▶ _DATA SHOWN_
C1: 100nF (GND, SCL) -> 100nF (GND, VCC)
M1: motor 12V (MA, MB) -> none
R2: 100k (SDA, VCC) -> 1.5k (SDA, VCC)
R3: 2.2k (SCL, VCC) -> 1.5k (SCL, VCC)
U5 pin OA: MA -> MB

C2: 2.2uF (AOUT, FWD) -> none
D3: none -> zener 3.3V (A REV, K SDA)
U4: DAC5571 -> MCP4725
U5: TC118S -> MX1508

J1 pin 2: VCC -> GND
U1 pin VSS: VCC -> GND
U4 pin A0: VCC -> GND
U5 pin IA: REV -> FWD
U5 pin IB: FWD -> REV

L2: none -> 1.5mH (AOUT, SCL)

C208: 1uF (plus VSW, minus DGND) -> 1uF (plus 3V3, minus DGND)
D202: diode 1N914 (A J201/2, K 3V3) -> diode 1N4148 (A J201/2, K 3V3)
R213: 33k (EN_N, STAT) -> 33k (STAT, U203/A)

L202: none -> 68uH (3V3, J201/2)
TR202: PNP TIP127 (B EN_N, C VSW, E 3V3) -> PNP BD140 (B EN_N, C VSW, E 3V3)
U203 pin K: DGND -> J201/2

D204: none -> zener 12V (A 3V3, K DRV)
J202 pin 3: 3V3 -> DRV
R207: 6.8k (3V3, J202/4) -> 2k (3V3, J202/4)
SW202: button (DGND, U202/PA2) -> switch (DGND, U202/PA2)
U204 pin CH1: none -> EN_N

▶ _WHAT IS NEEDED_
The expected output is every record, repeated exactly.

▶ _EXERCISE ANSWER_
C1: 100nF (GND, SCL) -> 100nF (GND, VCC)
M1: motor 12V (MA, MB) -> none
R2: 100k (SDA, VCC) -> 1.5k (SDA, VCC)
R3: 2.2k (SCL, VCC) -> 1.5k (SCL, VCC)
U5 pin OA: MA -> MB

C2: 2.2uF (AOUT, FWD) -> none
D3: none -> zener 3.3V (A REV, K SDA)
U4: DAC5571 -> MCP4725
U5: TC118S -> MX1508

J1 pin 2: VCC -> GND
U1 pin VSS: VCC -> GND
U4 pin A0: VCC -> GND
U5 pin IA: REV -> FWD
U5 pin IB: FWD -> REV

L2: none -> 1.5mH (AOUT, SCL)

C208: 1uF (plus VSW, minus DGND) -> 1uF (plus 3V3, minus DGND)
D202: diode 1N914 (A J201/2, K 3V3) -> diode 1N4148 (A J201/2, K 3V3)
R213: 33k (EN_N, STAT) -> 33k (STAT, U203/A)

L202: none -> 68uH (3V3, J201/2)
TR202: PNP TIP127 (B EN_N, C VSW, E 3V3) -> PNP BD140 (B EN_N, C VSW, E 3V3)
U203 pin K: DGND -> J201/2

D204: none -> zener 12V (A 3V3, K DRV)
J202 pin 3: 3V3 -> DRV
R207: 6.8k (3V3, J202/4) -> 2k (3V3, J202/4)
SW202: button (DGND, U202/PA2) -> switch (DGND, U202/PA2)
U204 pin CH1: none -> EN_N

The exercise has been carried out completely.